Material for this exercise section start
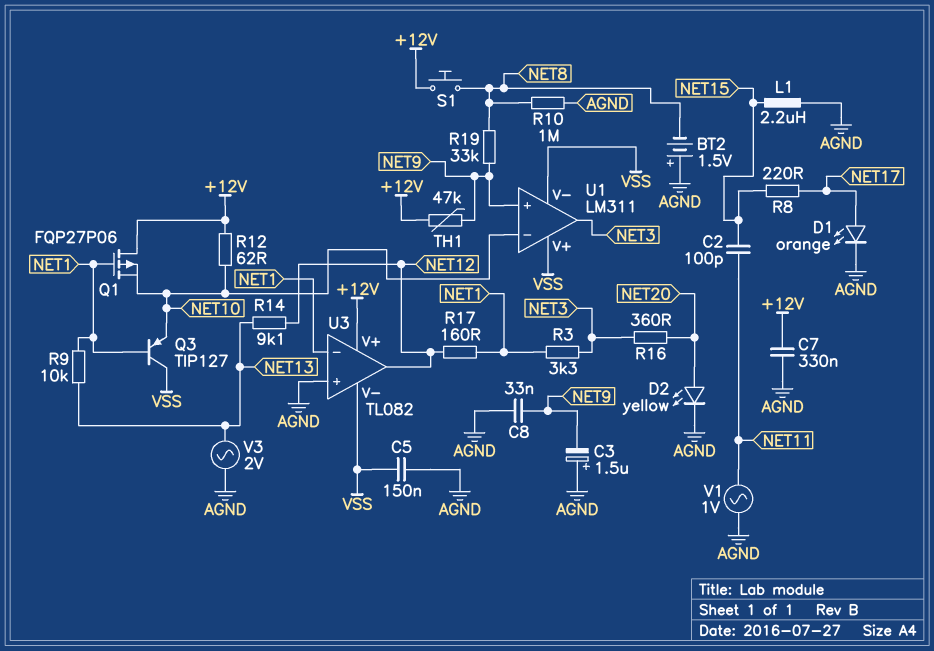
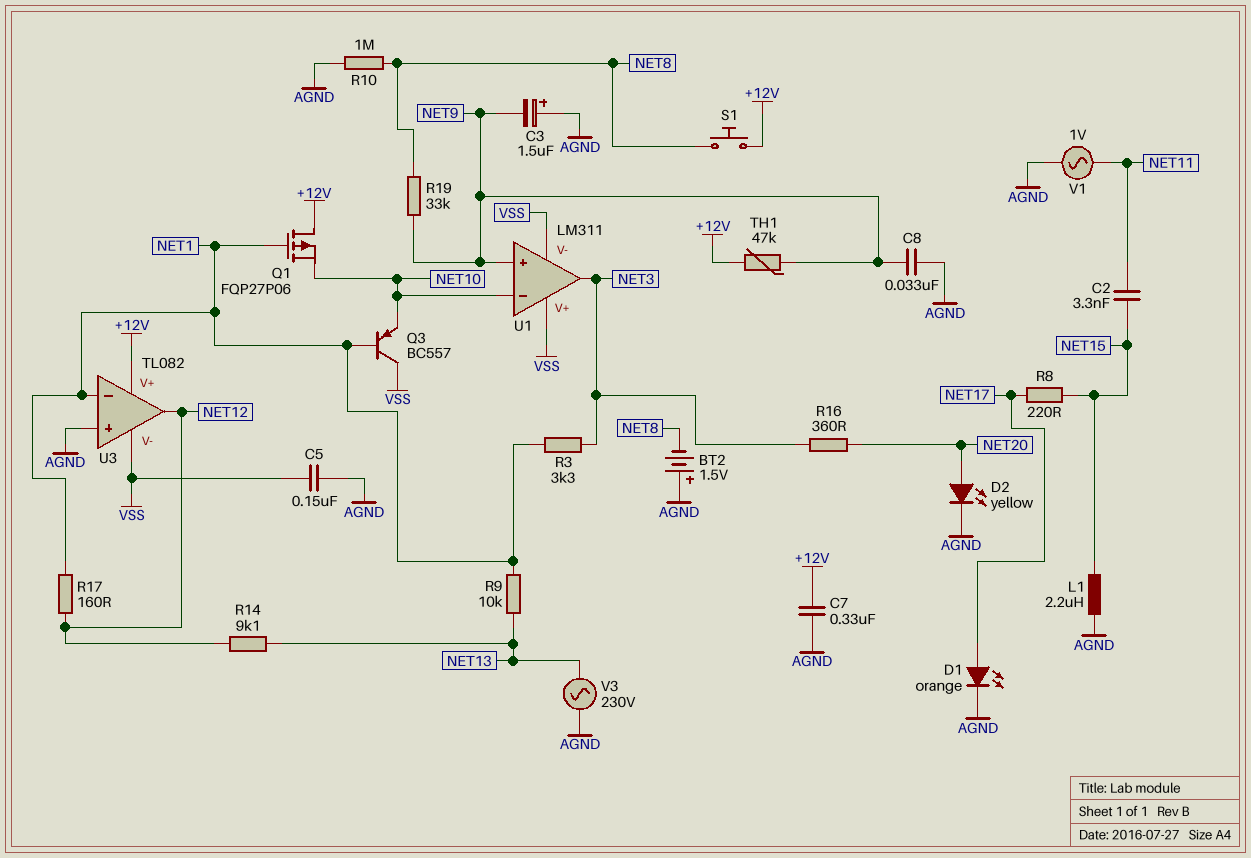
C2: 100pF (NET11, NET15) -> 3.3nF (NET11, NET15)
Q3: PNP TIP127 (B NET1, C VSS, E NET10) -> PNP BC557 (B NET1, C VSS, E NET10)
R12: 62 (+12V, NET10) -> none
V3: AC 2V (AGND, NET13) -> AC 230V (AGND, NET13)

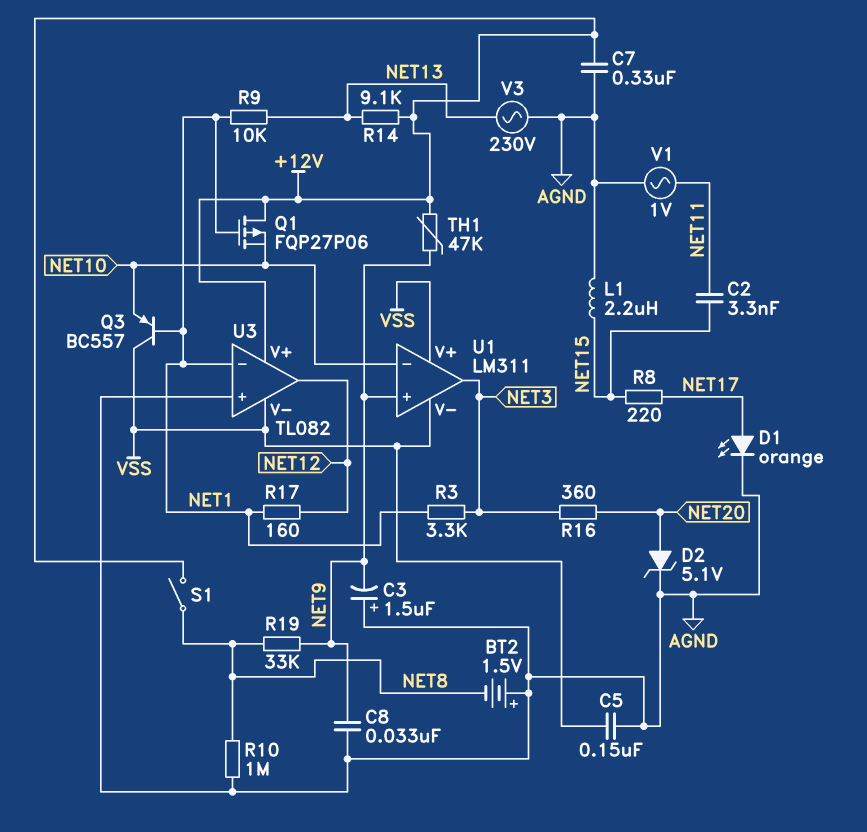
D2: LED yellow (A NET20, K AGND) -> zener 5.1V (A NET20, K AGND)
R14: 9.1k (NET12, NET13) -> 9.1k (+12V, NET13)
S1: button (+12V, NET8) -> switch (+12V, NET8)

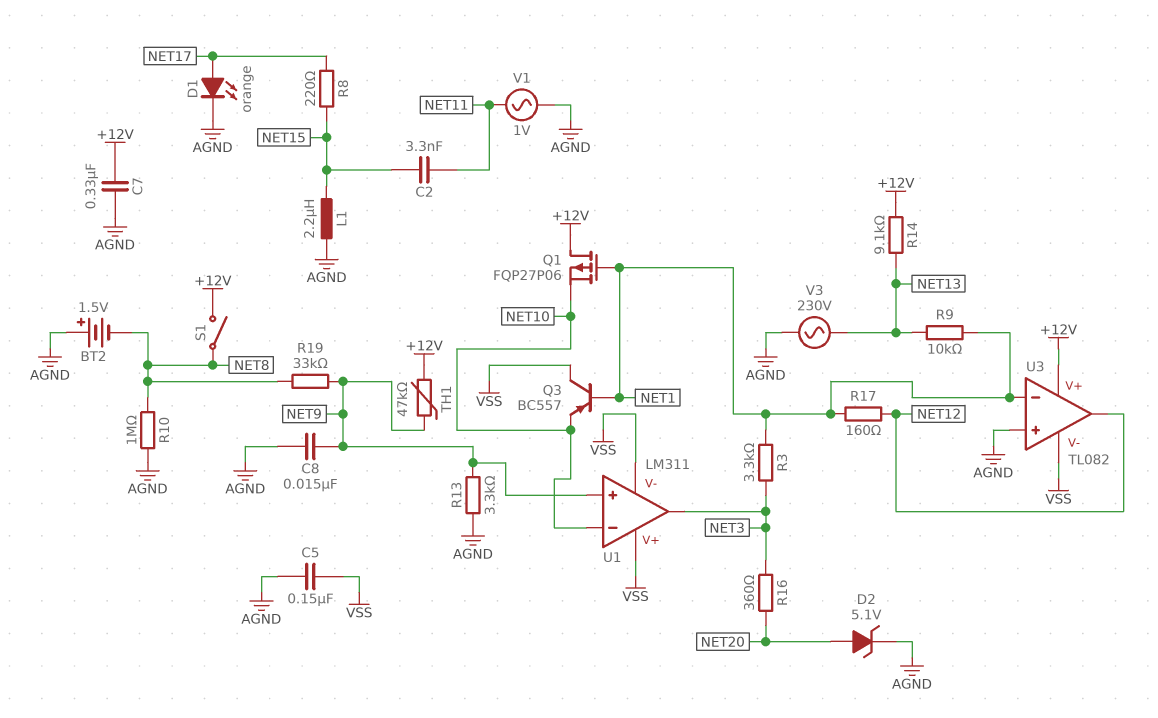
C3: 1.5uF (plus AGND, minus NET9) -> none
C8: 33nF (AGND, NET9) -> 15nF (AGND, NET9)
R13: none -> 3.3k (AGND, NET9)

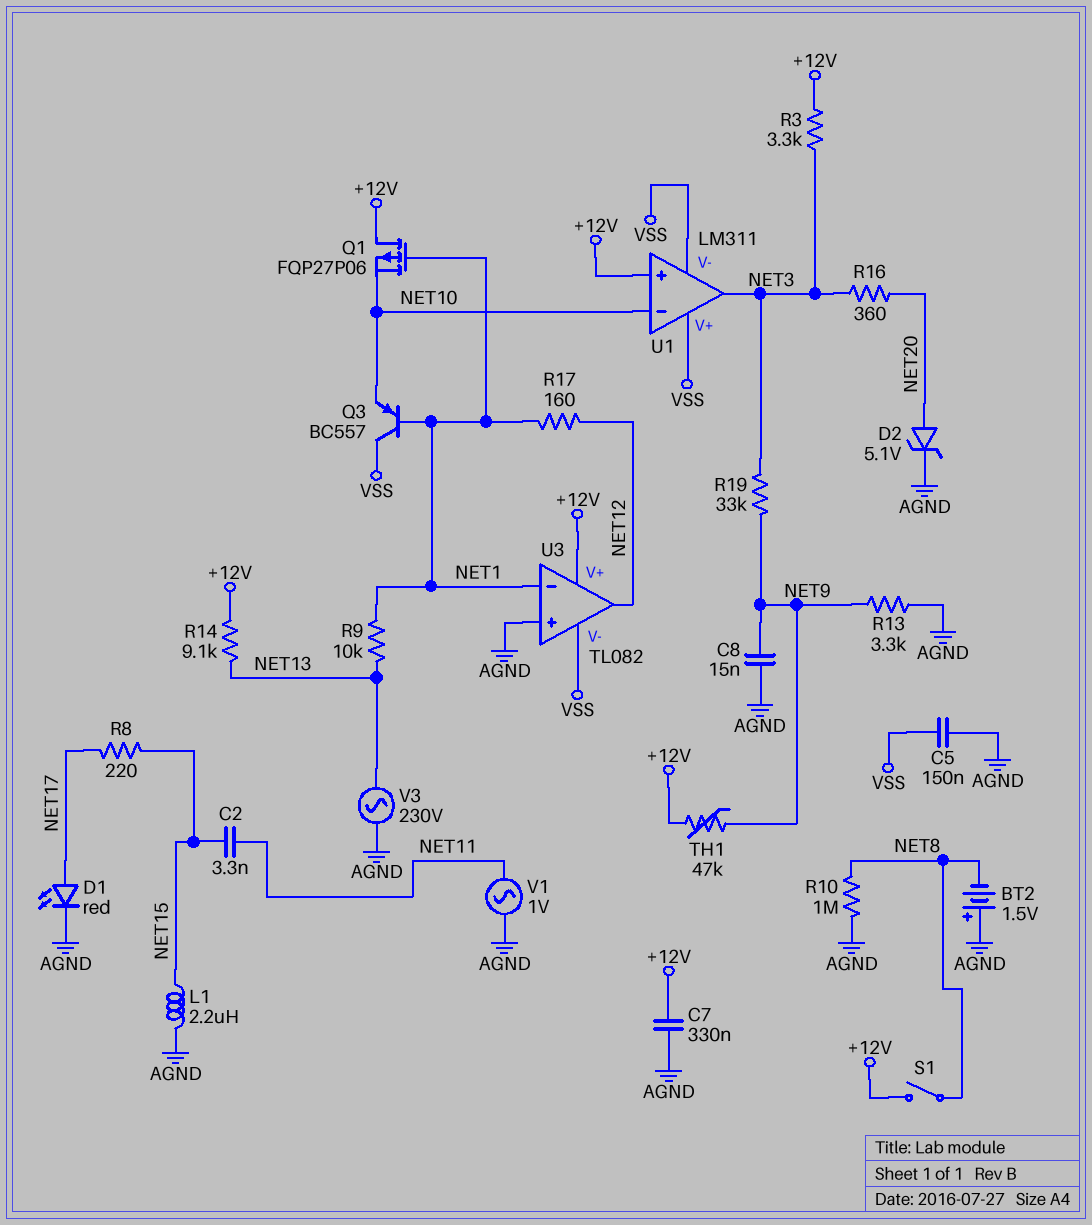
D1: LED orange (A NET17, K AGND) -> LED red (A NET17, K AGND)
R3: 3.3k (NET1, NET3) -> 3.3k (+12V, NET3)
R19: 33k (NET8, NET9) -> 33k (NET3, NET9)
U1 pin in+: NET9 -> +12V

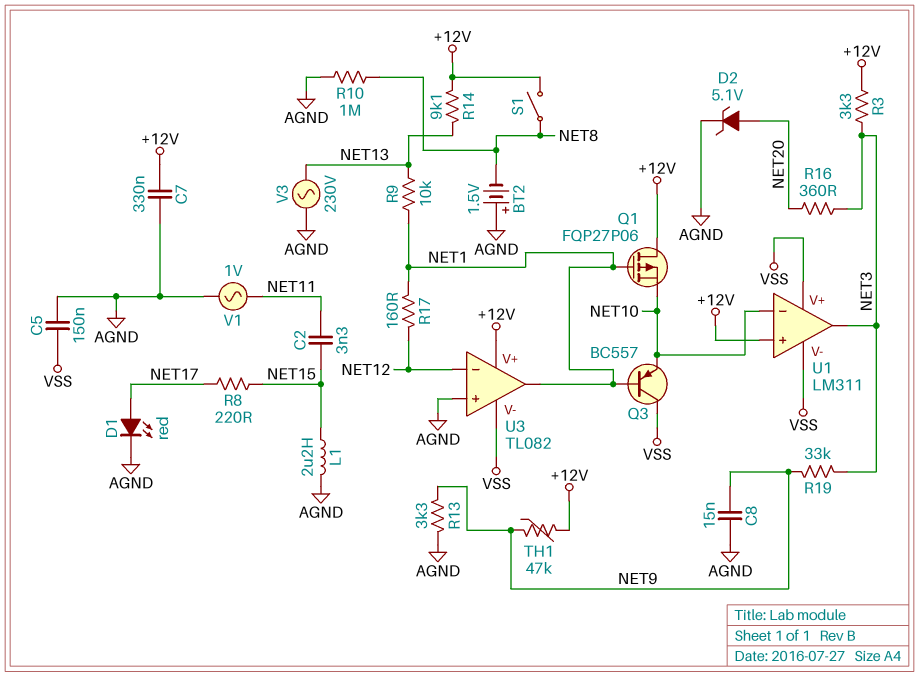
U3 pin in-: NET1 -> NET12
U3 pin out: NET12 -> NET1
Material for this exercise section end
* **What you should do**:
Scan the listing and copy every line where the string "AGND" shows up.

* **Task solution**:
V3: AC 2V (AGND, NET13) -> AC 230V (AGND, NET13)
D2: LED yellow (A NET20, K AGND) -> zener 5.1V (A NET20, K AGND)
C3: 1.5uF (plus AGND, minus NET9) -> none
C8: 33nF (AGND, NET9) -> 15nF (AGND, NET9)
R13: none -> 3.3k (AGND, NET9)
D1: LED orange (A NET17, K AGND) -> LED red (A NET17, K AGND)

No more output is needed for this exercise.